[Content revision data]
____

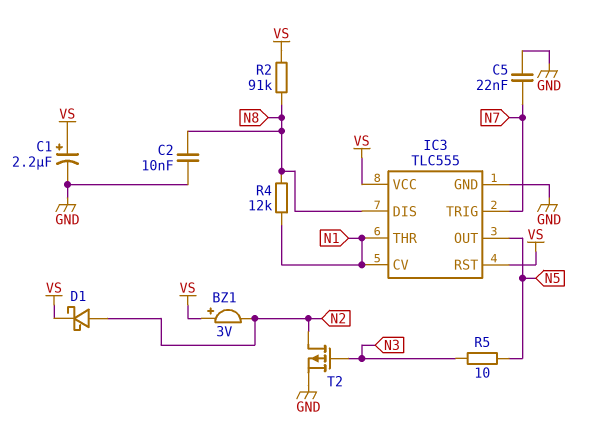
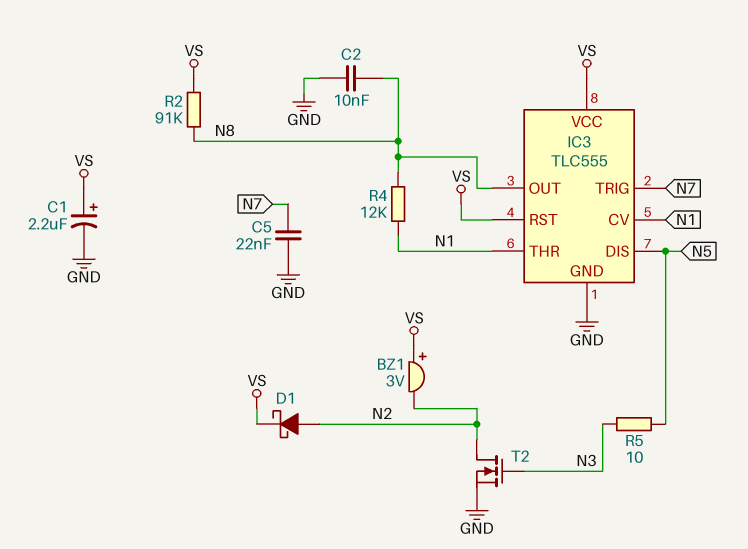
IC3 pin DIS: N8 -> N5
IC3 pin OUT: N5 -> N8
T2: PMOS (G N3, D N2, S GND) -> NMOS (G N3, D N2, S GND)

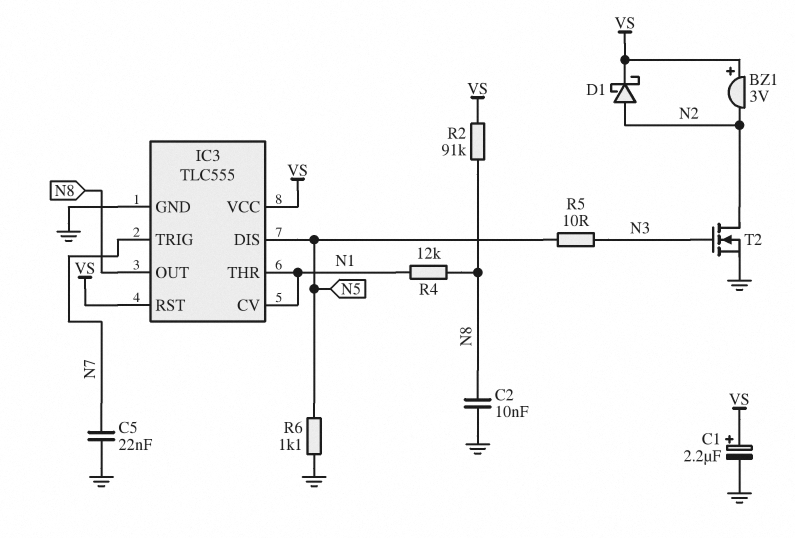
R6: none -> 1.1k (GND, N5)

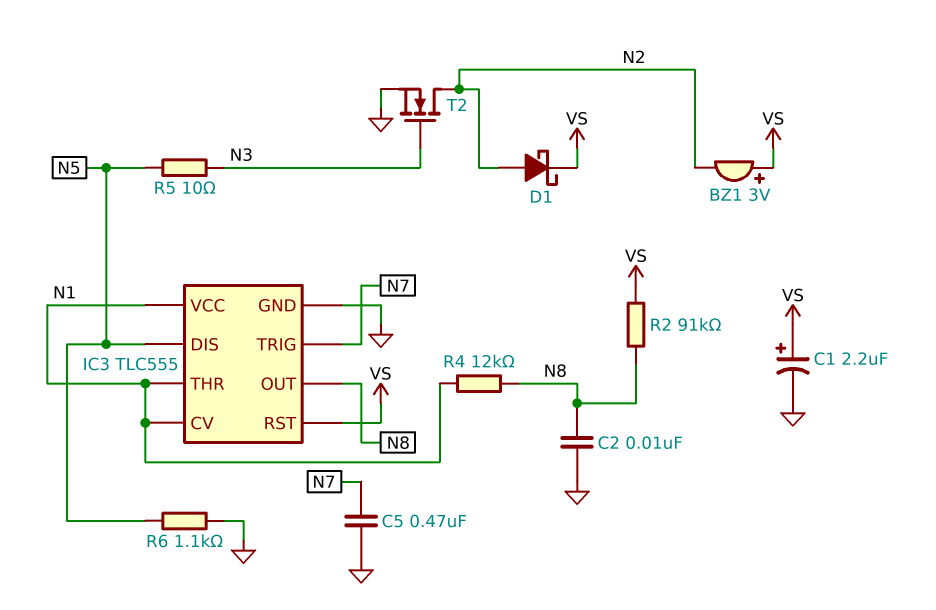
C5: 22nF (GND, N7) -> 470nF (GND, N7)
IC3 pin VCC: VS -> N1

____

(Work to complete) All entries, top to bottom, should be retyped exactly; the pictures should not be.

(Solution below)
IC3 pin DIS: N8 -> N5
IC3 pin OUT: N5 -> N8
T2: PMOS (G N3, D N2, S GND) -> NMOS (G N3, D N2, S GND)

R6: none -> 1.1k (GND, N5)

C5: 22nF (GND, N7) -> 470nF (GND, N7)
IC3 pin VCC: VS -> N1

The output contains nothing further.